_WHAT YOU HAVE TO DO_
When you transcribe the lines below, keep every word the same and leave the pictures behind.

Scene difference descriptions
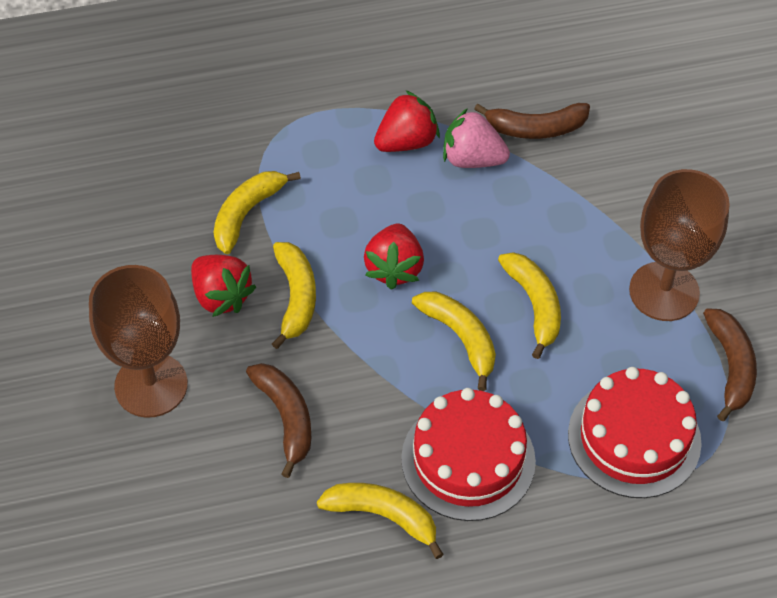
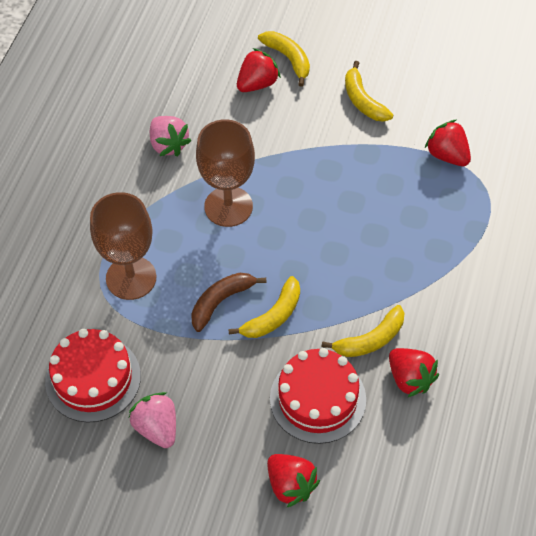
brown banana: 3 -> 1
pink strawberry: 1 -> 2
red strawberry: 3 -> 4
yellow banana: 5 -> 4

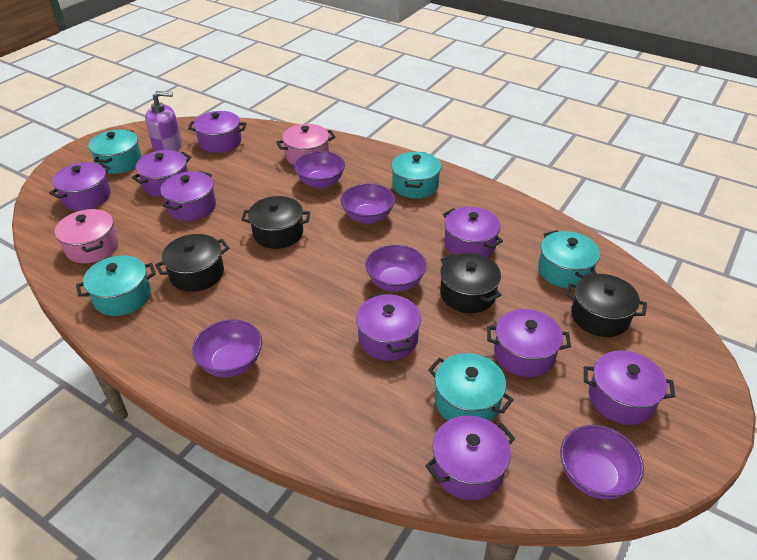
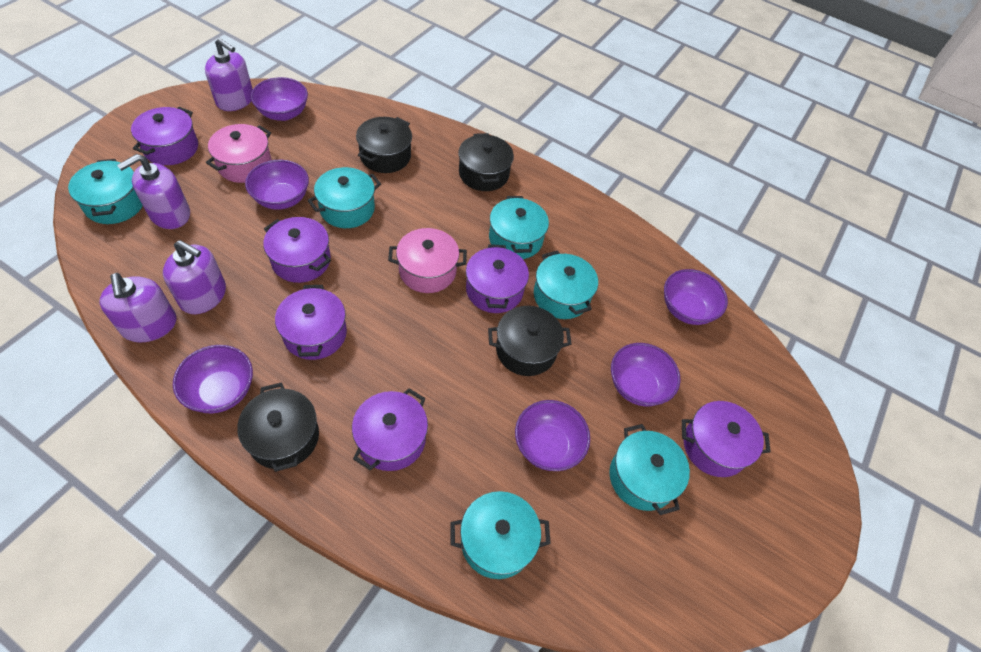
purple bowl: 5 -> 6
purple pot: 9 -> 6
purple soap dispenser: 1 -> 4
turquoise pot: 5 -> 6

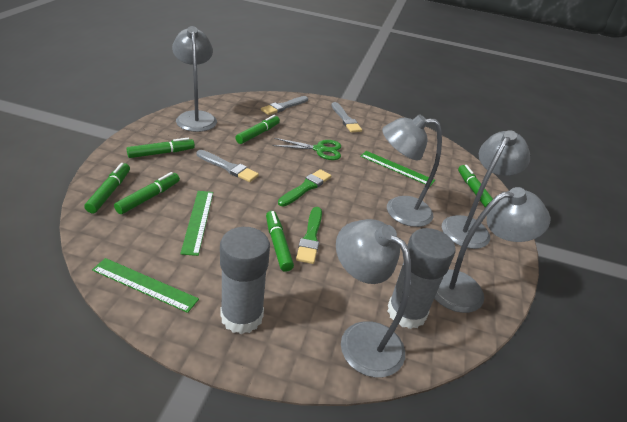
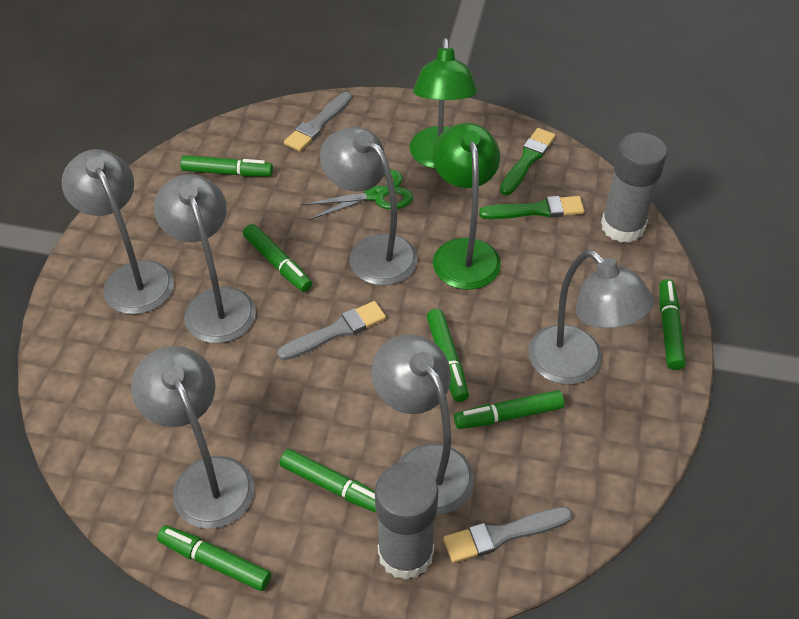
green lamp: 0 -> 2
green marker: 6 -> 7
green ruler: 3 -> 0
grey lamp: 5 -> 6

_RESULT OF THIS EXERCISE_
brown banana: 3 -> 1
pink strawberry: 1 -> 2
red strawberry: 3 -> 4
yellow banana: 5 -> 4

purple bowl: 5 -> 6
purple pot: 9 -> 6
purple soap dispenser: 1 -> 4
turquoise pot: 5 -> 6

green lamp: 0 -> 2
green marker: 6 -> 7
green ruler: 3 -> 0
grey lamp: 5 -> 6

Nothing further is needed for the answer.